• [WORK REQUEST]: A single number is wanted: how many lines of the data below include the string "pentagon"?

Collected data
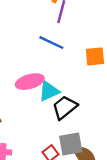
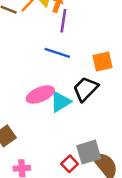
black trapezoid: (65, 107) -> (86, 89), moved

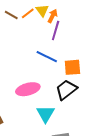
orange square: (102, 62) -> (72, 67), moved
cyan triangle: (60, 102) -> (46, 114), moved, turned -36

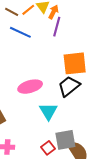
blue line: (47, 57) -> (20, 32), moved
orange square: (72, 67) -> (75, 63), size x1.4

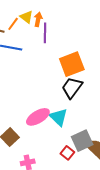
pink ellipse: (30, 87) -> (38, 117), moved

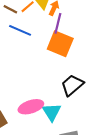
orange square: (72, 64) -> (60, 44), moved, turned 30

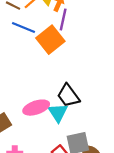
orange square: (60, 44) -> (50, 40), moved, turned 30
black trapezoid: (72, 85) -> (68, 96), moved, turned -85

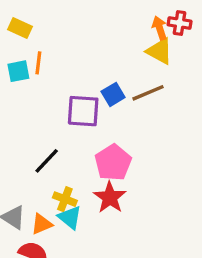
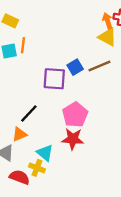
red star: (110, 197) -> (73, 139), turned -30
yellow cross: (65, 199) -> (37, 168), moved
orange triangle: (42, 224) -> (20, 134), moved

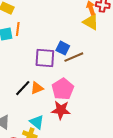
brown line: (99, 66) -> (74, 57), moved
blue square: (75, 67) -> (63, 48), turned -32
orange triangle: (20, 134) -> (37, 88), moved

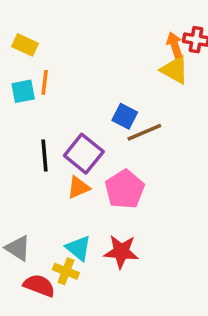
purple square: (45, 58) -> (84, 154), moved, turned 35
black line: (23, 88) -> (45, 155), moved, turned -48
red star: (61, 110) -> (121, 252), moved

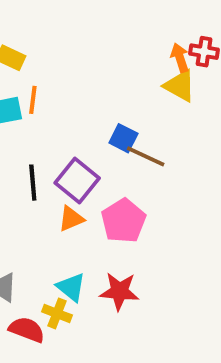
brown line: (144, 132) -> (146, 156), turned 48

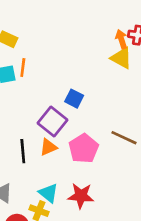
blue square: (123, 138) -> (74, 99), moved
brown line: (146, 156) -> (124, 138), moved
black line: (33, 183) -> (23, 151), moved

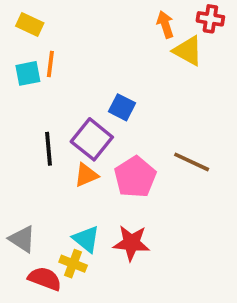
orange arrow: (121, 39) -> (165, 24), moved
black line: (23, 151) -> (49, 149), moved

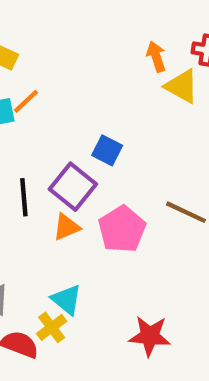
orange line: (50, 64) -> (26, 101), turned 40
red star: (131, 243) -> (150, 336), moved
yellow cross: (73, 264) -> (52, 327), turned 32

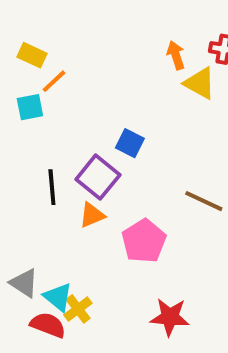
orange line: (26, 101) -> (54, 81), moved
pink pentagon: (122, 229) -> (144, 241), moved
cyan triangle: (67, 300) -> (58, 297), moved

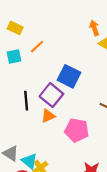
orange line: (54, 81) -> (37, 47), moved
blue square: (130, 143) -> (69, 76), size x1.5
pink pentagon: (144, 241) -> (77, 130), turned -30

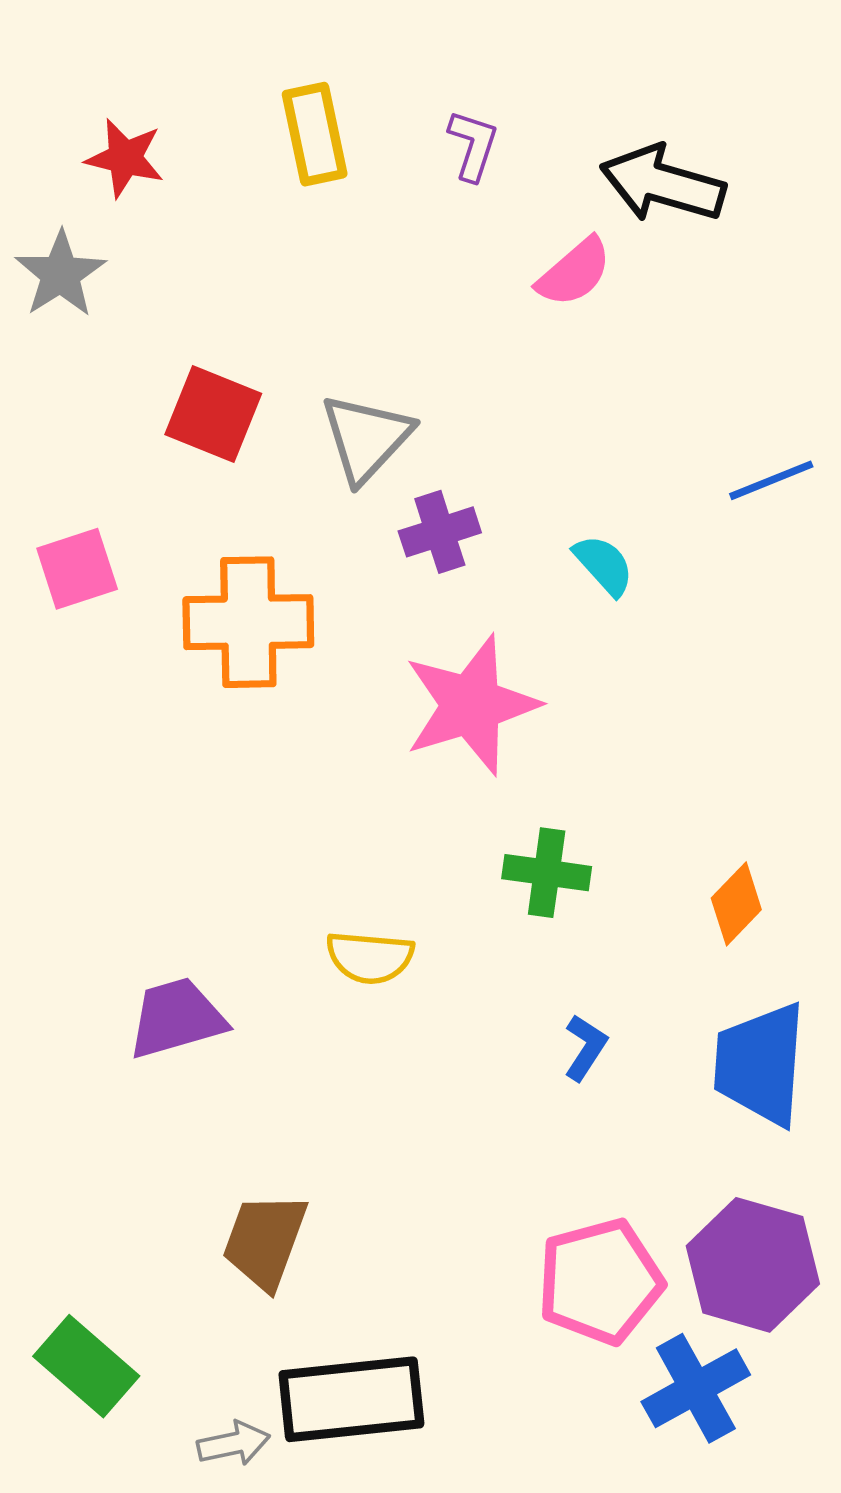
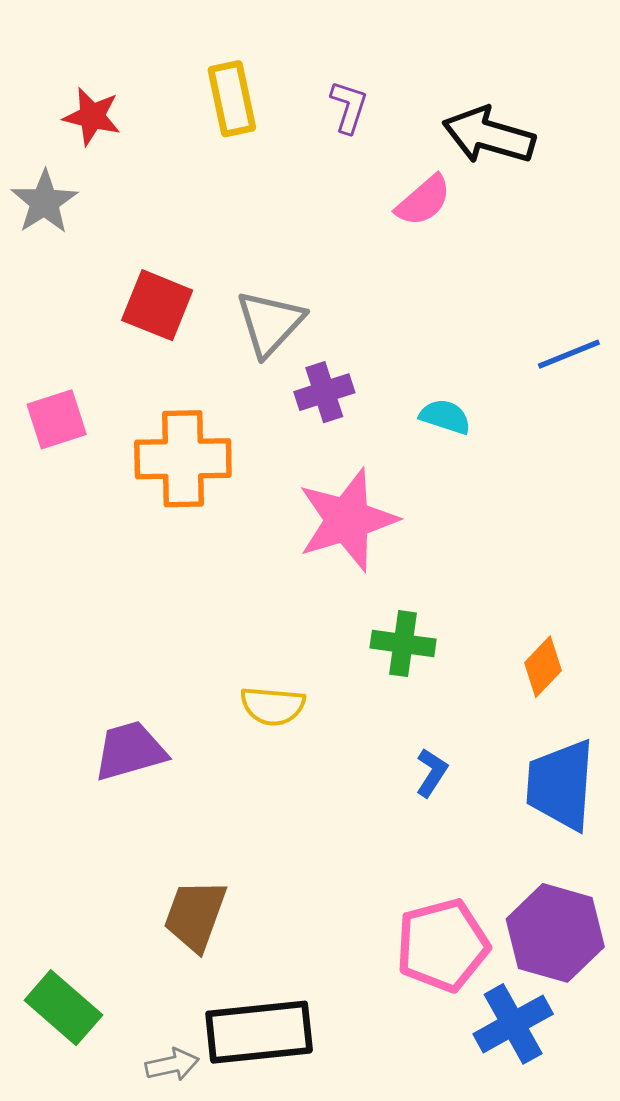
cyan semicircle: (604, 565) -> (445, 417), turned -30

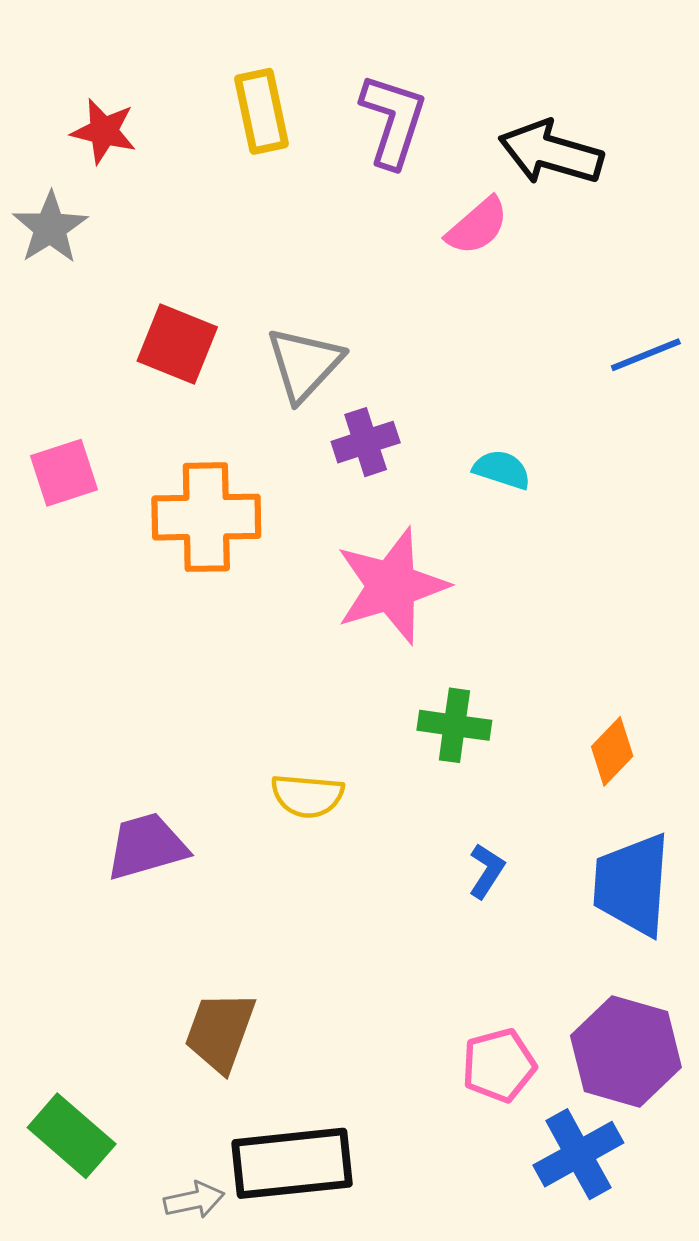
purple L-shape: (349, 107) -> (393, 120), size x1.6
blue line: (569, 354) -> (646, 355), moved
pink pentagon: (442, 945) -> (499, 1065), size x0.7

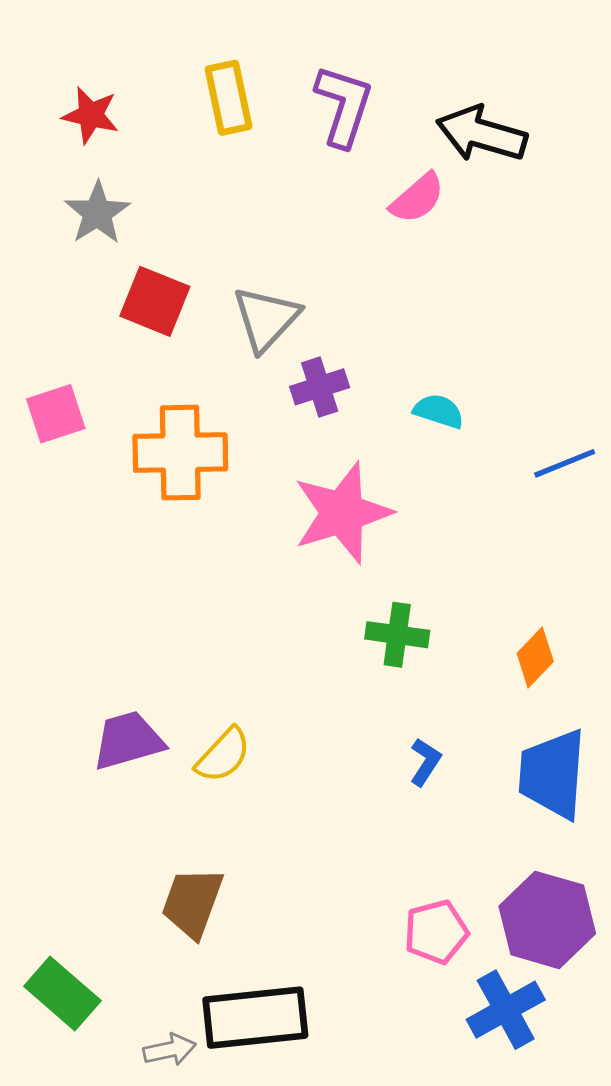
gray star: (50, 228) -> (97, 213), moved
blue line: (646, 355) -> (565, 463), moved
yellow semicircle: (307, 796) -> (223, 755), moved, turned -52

• [ANSWER SPACE]: 3